Copy the records below in full, keeping each word as it is but omitting the pictures.

■ ■ ■ ■ ■

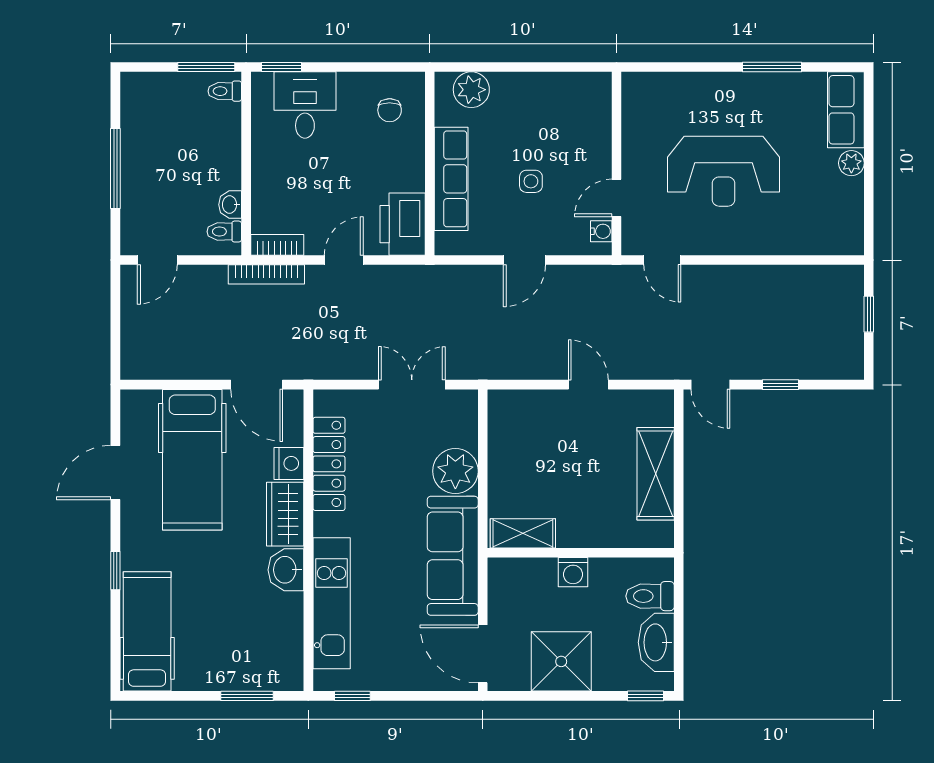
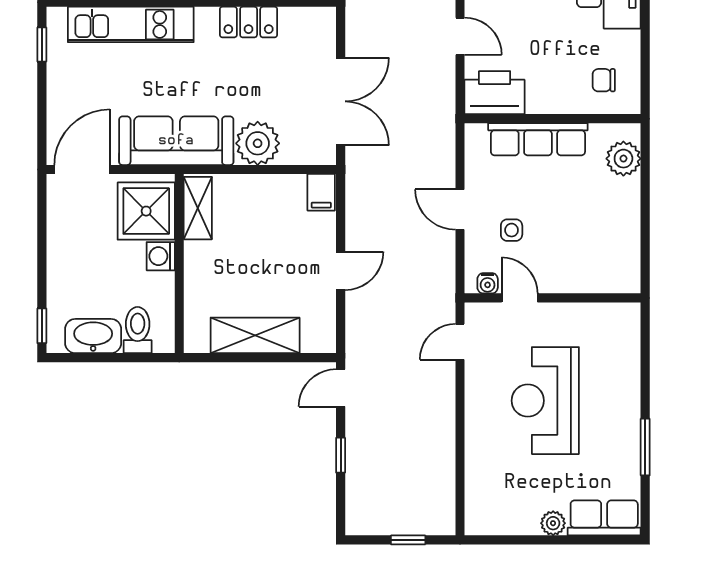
side table: (531, 181) -> (512, 230), moved
double door: (412, 385) -> (341, 101), width x1.37
filing cabinet: (506, 405) -> (321, 192), added
locker: (329, 464) -> (249, 22), width x0.66
shower: (561, 661) -> (146, 211), moved

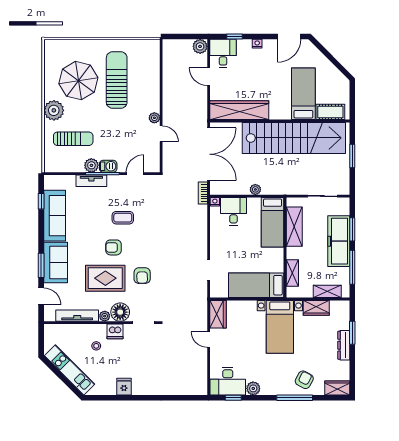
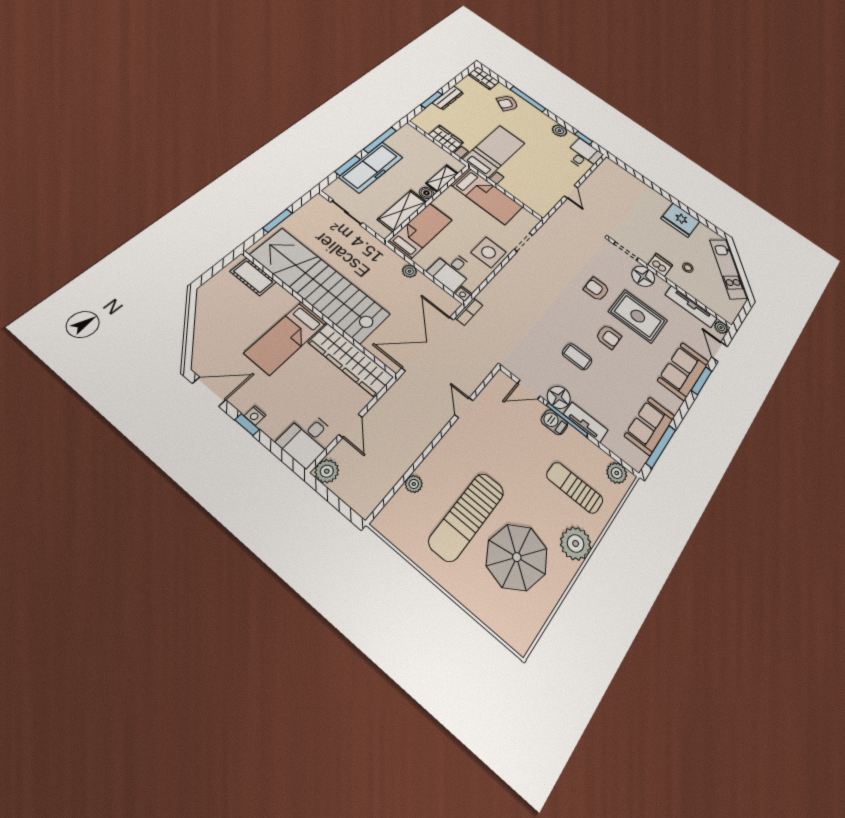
window: (235, 37) -> (247, 425), moved
bed: (303, 94) -> (286, 338), moved
plant: (154, 118) -> (414, 484), moved
plant: (91, 165) -> (617, 473), moved
floor lamp: (116, 183) -> (559, 397), added
window: (41, 201) -> (661, 447), width x2.17
sofa: (55, 216) -> (650, 426), width x0.73
side table: (223, 243) -> (489, 252), added
boiler: (292, 253) -> (427, 193), added
armchair: (142, 276) -> (597, 289), turned -89
shelving: (327, 291) -> (423, 142), removed
wardrobe: (218, 314) -> (545, 203), removed
plant: (105, 316) -> (721, 328), moved
desk: (228, 381) -> (583, 155), width x0.73
fridge: (124, 387) -> (680, 220), width x1.88, depth x1.34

■ ■ ■ ■ ■

YOUR RESPONSE:
side table: (531, 181) -> (512, 230), moved
double door: (412, 385) -> (341, 101), width x1.37
filing cabinet: (506, 405) -> (321, 192), added
locker: (329, 464) -> (249, 22), width x0.66
shower: (561, 661) -> (146, 211), moved

window: (235, 37) -> (247, 425), moved
bed: (303, 94) -> (286, 338), moved
plant: (154, 118) -> (414, 484), moved
plant: (91, 165) -> (617, 473), moved
floor lamp: (116, 183) -> (559, 397), added
window: (41, 201) -> (661, 447), width x2.17
sofa: (55, 216) -> (650, 426), width x0.73
side table: (223, 243) -> (489, 252), added
boiler: (292, 253) -> (427, 193), added
armchair: (142, 276) -> (597, 289), turned -89
shelving: (327, 291) -> (423, 142), removed
wardrobe: (218, 314) -> (545, 203), removed
plant: (105, 316) -> (721, 328), moved
desk: (228, 381) -> (583, 155), width x0.73
fridge: (124, 387) -> (680, 220), width x1.88, depth x1.34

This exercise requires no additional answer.